About this exercise - Could you reproduce, word for word, everything below from the line containing "D7: schottky (A" down to the line containing "TP205: none -> test point (SDA)", with both of those lines included and no others?

==============================

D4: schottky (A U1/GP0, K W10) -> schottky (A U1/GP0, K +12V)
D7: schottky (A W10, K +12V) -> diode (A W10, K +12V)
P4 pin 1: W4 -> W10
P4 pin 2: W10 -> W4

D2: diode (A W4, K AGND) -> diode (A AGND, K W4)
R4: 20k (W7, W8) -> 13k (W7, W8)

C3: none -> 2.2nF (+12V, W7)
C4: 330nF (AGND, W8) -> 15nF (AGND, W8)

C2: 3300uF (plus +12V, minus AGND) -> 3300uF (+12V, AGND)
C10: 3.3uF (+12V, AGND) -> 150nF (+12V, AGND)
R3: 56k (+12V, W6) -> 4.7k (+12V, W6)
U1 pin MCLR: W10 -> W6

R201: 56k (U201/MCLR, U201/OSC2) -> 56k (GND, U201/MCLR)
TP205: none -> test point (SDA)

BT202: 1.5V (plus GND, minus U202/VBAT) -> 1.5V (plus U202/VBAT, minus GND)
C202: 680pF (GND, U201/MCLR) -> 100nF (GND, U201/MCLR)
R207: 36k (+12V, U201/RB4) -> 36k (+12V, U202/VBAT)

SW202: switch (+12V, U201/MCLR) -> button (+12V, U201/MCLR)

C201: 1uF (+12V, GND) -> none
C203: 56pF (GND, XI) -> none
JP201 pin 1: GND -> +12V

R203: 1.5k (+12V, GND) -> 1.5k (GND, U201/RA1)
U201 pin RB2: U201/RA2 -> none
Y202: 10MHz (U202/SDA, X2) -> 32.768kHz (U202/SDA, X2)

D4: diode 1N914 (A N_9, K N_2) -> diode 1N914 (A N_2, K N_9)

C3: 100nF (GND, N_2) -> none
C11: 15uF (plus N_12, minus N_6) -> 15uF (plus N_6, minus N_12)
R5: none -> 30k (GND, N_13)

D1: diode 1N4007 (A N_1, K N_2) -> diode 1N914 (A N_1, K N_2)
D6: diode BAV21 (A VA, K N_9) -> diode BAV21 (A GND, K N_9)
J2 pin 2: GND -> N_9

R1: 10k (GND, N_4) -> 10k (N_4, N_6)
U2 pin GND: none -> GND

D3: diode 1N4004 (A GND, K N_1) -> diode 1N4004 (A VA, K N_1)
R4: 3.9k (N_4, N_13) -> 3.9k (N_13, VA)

==============================

Exercise output -
D7: schottky (A W10, K +12V) -> diode (A W10, K +12V)
P4 pin 1: W4 -> W10
P4 pin 2: W10 -> W4

D2: diode (A W4, K AGND) -> diode (A AGND, K W4)
R4: 20k (W7, W8) -> 13k (W7, W8)

C3: none -> 2.2nF (+12V, W7)
C4: 330nF (AGND, W8) -> 15nF (AGND, W8)

C2: 3300uF (plus +12V, minus AGND) -> 3300uF (+12V, AGND)
C10: 3.3uF (+12V, AGND) -> 150nF (+12V, AGND)
R3: 56k (+12V, W6) -> 4.7k (+12V, W6)
U1 pin MCLR: W10 -> W6

R201: 56k (U201/MCLR, U201/OSC2) -> 56k (GND, U201/MCLR)
TP205: none -> test point (SDA)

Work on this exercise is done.